**EXERCISE INSTRUCTIONS:** Count the lines in the records below that contain the word "stacking", and give that figure alone.

**MATERIAL FOR THE TASK:**

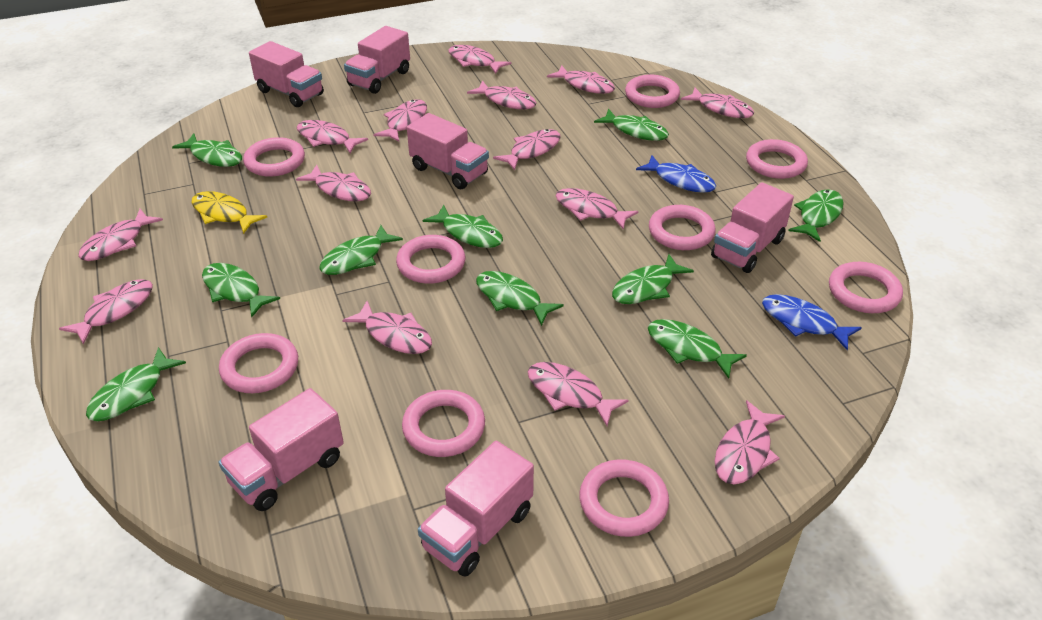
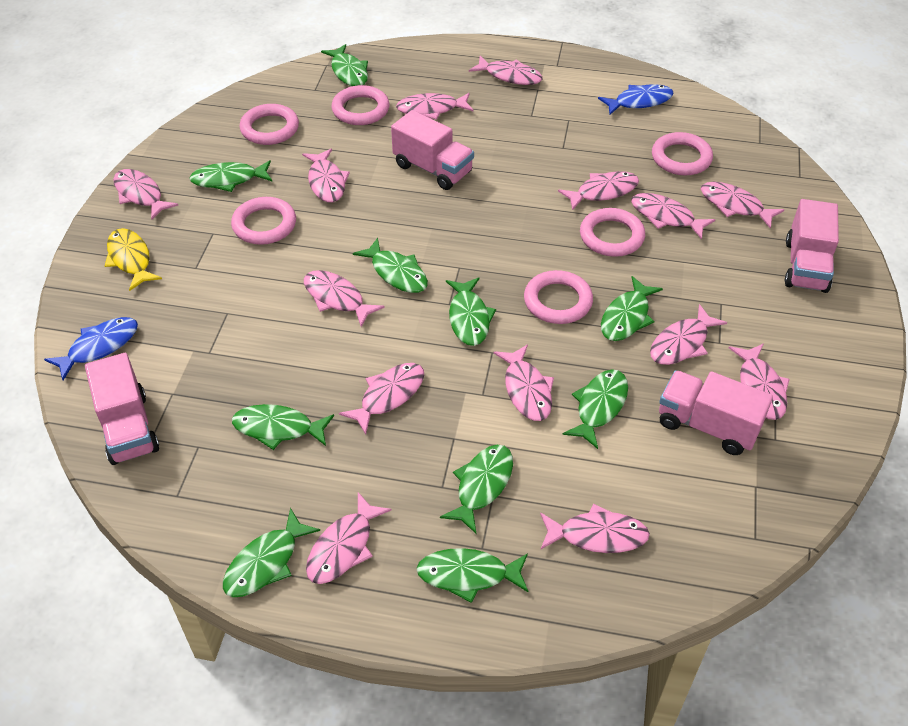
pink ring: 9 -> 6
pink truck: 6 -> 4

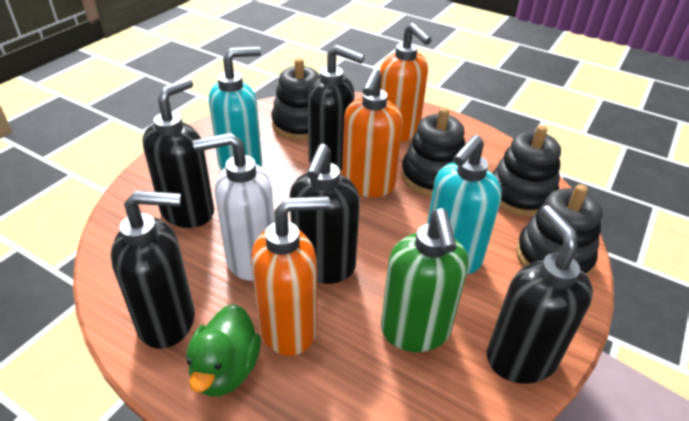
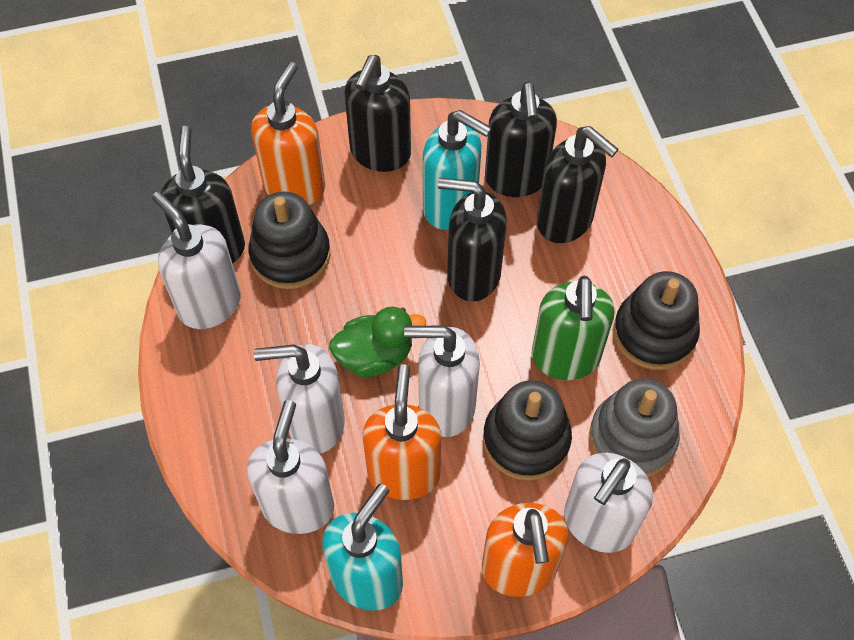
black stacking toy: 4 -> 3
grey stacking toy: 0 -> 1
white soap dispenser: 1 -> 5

**SOLVED EXERCISE:** 2